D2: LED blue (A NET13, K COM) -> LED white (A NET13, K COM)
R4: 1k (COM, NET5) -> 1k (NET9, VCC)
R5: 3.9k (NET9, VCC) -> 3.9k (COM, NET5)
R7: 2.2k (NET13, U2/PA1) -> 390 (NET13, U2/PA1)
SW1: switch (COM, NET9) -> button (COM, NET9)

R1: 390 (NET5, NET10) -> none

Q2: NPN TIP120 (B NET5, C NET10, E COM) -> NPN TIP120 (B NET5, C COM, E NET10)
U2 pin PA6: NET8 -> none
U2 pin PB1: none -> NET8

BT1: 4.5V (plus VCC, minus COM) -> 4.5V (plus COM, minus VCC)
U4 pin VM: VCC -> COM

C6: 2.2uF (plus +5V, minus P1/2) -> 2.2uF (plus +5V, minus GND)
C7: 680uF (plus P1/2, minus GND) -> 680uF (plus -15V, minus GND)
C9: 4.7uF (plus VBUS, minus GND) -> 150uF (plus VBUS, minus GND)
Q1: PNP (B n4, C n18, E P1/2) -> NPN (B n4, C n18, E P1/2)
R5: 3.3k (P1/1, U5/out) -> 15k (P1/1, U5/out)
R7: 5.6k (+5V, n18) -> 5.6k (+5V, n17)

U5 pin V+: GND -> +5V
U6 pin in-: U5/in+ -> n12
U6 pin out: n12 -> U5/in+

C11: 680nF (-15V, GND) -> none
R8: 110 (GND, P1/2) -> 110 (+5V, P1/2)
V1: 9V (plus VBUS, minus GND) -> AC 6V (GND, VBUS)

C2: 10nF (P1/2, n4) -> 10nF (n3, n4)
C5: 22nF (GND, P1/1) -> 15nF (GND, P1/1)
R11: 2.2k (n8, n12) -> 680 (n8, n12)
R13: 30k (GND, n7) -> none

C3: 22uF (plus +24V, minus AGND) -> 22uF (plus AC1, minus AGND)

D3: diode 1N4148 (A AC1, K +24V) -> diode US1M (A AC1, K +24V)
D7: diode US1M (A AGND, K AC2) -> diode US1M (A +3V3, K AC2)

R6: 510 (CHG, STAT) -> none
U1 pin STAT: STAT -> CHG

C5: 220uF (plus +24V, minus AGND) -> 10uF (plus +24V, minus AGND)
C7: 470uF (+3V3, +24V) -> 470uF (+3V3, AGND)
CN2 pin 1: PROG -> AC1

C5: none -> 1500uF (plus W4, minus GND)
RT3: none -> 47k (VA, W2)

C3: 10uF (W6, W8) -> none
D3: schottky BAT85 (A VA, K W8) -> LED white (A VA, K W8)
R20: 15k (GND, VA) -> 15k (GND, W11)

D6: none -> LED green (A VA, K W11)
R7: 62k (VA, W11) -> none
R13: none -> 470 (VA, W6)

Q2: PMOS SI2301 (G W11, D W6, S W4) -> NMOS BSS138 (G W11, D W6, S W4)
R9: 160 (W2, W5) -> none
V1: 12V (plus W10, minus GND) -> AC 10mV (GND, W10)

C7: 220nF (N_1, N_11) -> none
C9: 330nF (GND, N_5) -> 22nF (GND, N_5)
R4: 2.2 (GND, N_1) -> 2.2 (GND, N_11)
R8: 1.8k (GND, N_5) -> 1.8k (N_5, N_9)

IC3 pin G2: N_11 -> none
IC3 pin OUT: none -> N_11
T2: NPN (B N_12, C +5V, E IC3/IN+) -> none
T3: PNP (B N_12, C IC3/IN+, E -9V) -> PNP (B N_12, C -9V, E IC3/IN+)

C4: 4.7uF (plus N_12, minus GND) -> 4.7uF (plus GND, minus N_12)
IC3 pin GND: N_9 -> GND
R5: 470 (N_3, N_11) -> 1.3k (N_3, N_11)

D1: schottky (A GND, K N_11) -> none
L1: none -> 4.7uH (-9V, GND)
************
**Exercise goal**
Copy out each line of the data above, exactly, if it lies between the line holding "R5: 3.9k (NET9, VCC) -> 3.9k (COM, NET5)" and the line holding "R8: 110 (GND, P1/2) -> 110 (+5V, P1/2)", inclusive; copy no other line.

**Solved exercise**
R5: 3.9k (NET9, VCC) -> 3.9k (COM, NET5)
R7: 2.2k (NET13, U2/PA1) -> 390 (NET13, U2/PA1)
SW1: switch (COM, NET9) -> button (COM, NET9)

R1: 390 (NET5, NET10) -> none

Q2: NPN TIP120 (B NET5, C NET10, E COM) -> NPN TIP120 (B NET5, C COM, E NET10)
U2 pin PA6: NET8 -> none
U2 pin PB1: none -> NET8

BT1: 4.5V (plus VCC, minus COM) -> 4.5V (plus COM, minus VCC)
U4 pin VM: VCC -> COM

C6: 2.2uF (plus +5V, minus P1/2) -> 2.2uF (plus +5V, minus GND)
C7: 680uF (plus P1/2, minus GND) -> 680uF (plus -15V, minus GND)
C9: 4.7uF (plus VBUS, minus GND) -> 150uF (plus VBUS, minus GND)
Q1: PNP (B n4, C n18, E P1/2) -> NPN (B n4, C n18, E P1/2)
R5: 3.3k (P1/1, U5/out) -> 15k (P1/1, U5/out)
R7: 5.6k (+5V, n18) -> 5.6k (+5V, n17)

U5 pin V+: GND -> +5V
U6 pin in-: U5/in+ -> n12
U6 pin out: n12 -> U5/in+

C11: 680nF (-15V, GND) -> none
R8: 110 (GND, P1/2) -> 110 (+5V, P1/2)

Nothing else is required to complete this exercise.